(Supplied material begins)
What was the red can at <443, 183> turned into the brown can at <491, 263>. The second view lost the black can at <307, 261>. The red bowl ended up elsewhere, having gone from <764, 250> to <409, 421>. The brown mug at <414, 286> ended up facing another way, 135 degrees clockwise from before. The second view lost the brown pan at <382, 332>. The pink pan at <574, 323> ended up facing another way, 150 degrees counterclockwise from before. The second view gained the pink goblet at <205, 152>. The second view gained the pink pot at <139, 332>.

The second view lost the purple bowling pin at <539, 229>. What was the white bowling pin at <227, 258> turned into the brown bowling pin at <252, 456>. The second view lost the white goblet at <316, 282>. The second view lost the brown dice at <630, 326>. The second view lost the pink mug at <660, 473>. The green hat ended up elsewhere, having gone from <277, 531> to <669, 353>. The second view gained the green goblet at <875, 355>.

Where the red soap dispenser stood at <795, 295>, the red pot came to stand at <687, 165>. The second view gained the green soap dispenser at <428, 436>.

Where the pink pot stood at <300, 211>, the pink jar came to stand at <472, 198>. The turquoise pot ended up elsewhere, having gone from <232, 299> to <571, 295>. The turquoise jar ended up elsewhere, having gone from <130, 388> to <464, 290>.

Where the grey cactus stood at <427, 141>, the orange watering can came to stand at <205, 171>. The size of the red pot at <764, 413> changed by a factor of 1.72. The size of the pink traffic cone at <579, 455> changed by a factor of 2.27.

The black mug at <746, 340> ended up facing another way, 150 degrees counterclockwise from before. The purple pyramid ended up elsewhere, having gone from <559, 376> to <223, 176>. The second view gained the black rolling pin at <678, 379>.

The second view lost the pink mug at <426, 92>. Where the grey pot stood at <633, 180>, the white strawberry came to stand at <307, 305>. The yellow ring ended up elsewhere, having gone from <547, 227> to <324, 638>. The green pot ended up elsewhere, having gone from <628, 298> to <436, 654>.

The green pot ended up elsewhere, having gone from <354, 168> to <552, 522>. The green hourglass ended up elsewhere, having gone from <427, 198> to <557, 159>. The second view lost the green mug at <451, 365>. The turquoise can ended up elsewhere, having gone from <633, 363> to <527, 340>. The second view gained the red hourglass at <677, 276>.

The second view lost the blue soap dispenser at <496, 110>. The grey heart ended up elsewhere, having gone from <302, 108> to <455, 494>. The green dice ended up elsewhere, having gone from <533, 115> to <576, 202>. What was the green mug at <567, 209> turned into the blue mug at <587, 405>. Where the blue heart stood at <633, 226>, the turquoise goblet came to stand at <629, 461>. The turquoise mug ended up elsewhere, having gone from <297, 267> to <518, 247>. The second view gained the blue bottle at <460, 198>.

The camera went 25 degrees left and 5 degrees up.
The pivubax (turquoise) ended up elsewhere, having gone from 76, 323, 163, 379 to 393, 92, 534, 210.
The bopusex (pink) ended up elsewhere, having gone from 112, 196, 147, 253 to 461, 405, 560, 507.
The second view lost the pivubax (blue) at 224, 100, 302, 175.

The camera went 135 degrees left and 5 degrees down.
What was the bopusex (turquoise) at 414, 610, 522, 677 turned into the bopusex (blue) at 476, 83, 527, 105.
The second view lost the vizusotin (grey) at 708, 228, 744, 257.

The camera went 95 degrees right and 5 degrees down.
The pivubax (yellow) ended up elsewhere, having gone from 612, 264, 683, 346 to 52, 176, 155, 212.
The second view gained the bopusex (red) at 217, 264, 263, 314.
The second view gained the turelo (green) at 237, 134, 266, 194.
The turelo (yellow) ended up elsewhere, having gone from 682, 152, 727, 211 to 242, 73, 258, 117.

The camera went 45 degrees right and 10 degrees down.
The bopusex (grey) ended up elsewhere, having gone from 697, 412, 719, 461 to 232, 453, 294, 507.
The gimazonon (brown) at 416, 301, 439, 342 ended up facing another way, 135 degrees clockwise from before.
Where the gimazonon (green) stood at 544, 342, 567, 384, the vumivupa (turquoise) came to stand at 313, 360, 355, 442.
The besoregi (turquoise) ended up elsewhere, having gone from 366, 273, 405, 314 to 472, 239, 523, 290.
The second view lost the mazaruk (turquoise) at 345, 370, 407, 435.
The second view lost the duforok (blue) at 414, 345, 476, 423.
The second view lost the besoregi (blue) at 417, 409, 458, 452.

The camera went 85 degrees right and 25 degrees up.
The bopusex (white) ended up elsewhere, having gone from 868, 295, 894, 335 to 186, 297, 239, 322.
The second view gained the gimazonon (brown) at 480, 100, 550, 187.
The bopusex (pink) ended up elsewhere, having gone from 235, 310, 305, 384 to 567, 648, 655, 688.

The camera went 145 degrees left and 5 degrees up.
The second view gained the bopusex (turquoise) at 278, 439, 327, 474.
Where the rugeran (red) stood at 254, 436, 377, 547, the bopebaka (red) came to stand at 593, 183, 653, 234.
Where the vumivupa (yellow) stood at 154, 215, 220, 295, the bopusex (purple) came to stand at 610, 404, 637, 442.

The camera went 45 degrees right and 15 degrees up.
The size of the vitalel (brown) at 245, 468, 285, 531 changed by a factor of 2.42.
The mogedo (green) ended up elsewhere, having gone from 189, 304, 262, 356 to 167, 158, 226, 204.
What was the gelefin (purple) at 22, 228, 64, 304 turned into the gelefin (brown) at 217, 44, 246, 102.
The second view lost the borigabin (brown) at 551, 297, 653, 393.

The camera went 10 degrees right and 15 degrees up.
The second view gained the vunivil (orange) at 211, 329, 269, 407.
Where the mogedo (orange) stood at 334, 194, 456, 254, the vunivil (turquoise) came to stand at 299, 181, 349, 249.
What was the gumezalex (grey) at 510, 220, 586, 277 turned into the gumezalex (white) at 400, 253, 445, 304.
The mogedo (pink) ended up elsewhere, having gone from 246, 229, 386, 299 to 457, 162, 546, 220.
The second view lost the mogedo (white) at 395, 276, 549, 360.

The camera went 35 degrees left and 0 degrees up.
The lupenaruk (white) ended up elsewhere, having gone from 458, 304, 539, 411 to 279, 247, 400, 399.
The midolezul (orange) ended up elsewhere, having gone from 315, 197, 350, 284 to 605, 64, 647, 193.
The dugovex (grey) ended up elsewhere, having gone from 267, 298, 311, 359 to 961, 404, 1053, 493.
(Supplied material ends)
_Your goal_: Of the lines above, extract only those from the line with "The camera went 25" to the line with "405, 560, 507.", both included, exactly as written.

_Solution_:
The camera went 25 degrees left and 5 degrees up.
The pivubax (turquoise) ended up elsewhere, having gone from 76, 323, 163, 379 to 393, 92, 534, 210.
The bopusex (pink) ended up elsewhere, having gone from 112, 196, 147, 253 to 461, 405, 560, 507.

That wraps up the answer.